| Required work |
Here are some entries. Repeat all of them exactly.

| Material supplied |

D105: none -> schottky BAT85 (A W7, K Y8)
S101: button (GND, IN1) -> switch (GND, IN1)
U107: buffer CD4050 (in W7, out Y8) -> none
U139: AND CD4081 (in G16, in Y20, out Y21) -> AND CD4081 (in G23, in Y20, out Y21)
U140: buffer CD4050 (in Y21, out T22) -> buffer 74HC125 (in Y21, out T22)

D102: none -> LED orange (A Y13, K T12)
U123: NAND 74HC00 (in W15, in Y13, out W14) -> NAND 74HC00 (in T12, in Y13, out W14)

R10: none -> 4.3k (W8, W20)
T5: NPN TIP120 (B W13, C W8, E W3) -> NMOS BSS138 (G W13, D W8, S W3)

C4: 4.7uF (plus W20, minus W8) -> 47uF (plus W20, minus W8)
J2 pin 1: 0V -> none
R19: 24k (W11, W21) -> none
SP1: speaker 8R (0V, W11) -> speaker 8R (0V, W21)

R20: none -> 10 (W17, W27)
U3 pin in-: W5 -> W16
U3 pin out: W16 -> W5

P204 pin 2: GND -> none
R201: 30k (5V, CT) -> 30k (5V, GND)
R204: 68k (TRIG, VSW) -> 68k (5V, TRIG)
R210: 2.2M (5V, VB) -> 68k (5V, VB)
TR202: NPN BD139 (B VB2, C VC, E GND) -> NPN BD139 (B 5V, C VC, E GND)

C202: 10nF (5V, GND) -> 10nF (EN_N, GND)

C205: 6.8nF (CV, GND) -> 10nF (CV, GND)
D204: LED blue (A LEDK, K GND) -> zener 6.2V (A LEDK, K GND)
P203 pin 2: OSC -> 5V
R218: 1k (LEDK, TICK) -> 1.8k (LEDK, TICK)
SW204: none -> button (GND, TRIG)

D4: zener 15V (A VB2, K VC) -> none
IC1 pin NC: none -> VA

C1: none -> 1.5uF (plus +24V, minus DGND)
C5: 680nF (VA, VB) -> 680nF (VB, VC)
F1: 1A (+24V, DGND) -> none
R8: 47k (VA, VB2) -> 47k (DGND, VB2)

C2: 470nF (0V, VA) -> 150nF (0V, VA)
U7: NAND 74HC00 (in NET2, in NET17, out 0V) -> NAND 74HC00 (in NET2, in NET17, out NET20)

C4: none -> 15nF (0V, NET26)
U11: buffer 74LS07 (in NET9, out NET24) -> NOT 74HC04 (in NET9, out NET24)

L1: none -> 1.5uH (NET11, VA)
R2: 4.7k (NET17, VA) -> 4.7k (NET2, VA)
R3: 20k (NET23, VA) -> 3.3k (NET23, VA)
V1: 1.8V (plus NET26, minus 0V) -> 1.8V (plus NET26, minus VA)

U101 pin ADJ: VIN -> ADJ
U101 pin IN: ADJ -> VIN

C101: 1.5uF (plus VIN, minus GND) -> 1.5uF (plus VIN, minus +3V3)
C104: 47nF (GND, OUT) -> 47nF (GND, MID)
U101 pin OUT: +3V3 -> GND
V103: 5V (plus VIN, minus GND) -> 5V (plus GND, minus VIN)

| Response to this task |
D105: none -> schottky BAT85 (A W7, K Y8)
S101: button (GND, IN1) -> switch (GND, IN1)
U107: buffer CD4050 (in W7, out Y8) -> none
U139: AND CD4081 (in G16, in Y20, out Y21) -> AND CD4081 (in G23, in Y20, out Y21)
U140: buffer CD4050 (in Y21, out T22) -> buffer 74HC125 (in Y21, out T22)

D102: none -> LED orange (A Y13, K T12)
U123: NAND 74HC00 (in W15, in Y13, out W14) -> NAND 74HC00 (in T12, in Y13, out W14)

R10: none -> 4.3k (W8, W20)
T5: NPN TIP120 (B W13, C W8, E W3) -> NMOS BSS138 (G W13, D W8, S W3)

C4: 4.7uF (plus W20, minus W8) -> 47uF (plus W20, minus W8)
J2 pin 1: 0V -> none
R19: 24k (W11, W21) -> none
SP1: speaker 8R (0V, W11) -> speaker 8R (0V, W21)

R20: none -> 10 (W17, W27)
U3 pin in-: W5 -> W16
U3 pin out: W16 -> W5

P204 pin 2: GND -> none
R201: 30k (5V, CT) -> 30k (5V, GND)
R204: 68k (TRIG, VSW) -> 68k (5V, TRIG)
R210: 2.2M (5V, VB) -> 68k (5V, VB)
TR202: NPN BD139 (B VB2, C VC, E GND) -> NPN BD139 (B 5V, C VC, E GND)

C202: 10nF (5V, GND) -> 10nF (EN_N, GND)

C205: 6.8nF (CV, GND) -> 10nF (CV, GND)
D204: LED blue (A LEDK, K GND) -> zener 6.2V (A LEDK, K GND)
P203 pin 2: OSC -> 5V
R218: 1k (LEDK, TICK) -> 1.8k (LEDK, TICK)
SW204: none -> button (GND, TRIG)

D4: zener 15V (A VB2, K VC) -> none
IC1 pin NC: none -> VA

C1: none -> 1.5uF (plus +24V, minus DGND)
C5: 680nF (VA, VB) -> 680nF (VB, VC)
F1: 1A (+24V, DGND) -> none
R8: 47k (VA, VB2) -> 47k (DGND, VB2)

C2: 470nF (0V, VA) -> 150nF (0V, VA)
U7: NAND 74HC00 (in NET2, in NET17, out 0V) -> NAND 74HC00 (in NET2, in NET17, out NET20)

C4: none -> 15nF (0V, NET26)
U11: buffer 74LS07 (in NET9, out NET24) -> NOT 74HC04 (in NET9, out NET24)

L1: none -> 1.5uH (NET11, VA)
R2: 4.7k (NET17, VA) -> 4.7k (NET2, VA)
R3: 20k (NET23, VA) -> 3.3k (NET23, VA)
V1: 1.8V (plus NET26, minus 0V) -> 1.8V (plus NET26, minus VA)

U101 pin ADJ: VIN -> ADJ
U101 pin IN: ADJ -> VIN

C101: 1.5uF (plus VIN, minus GND) -> 1.5uF (plus VIN, minus +3V3)
C104: 47nF (GND, OUT) -> 47nF (GND, MID)
U101 pin OUT: +3V3 -> GND
V103: 5V (plus VIN, minus GND) -> 5V (plus GND, minus VIN)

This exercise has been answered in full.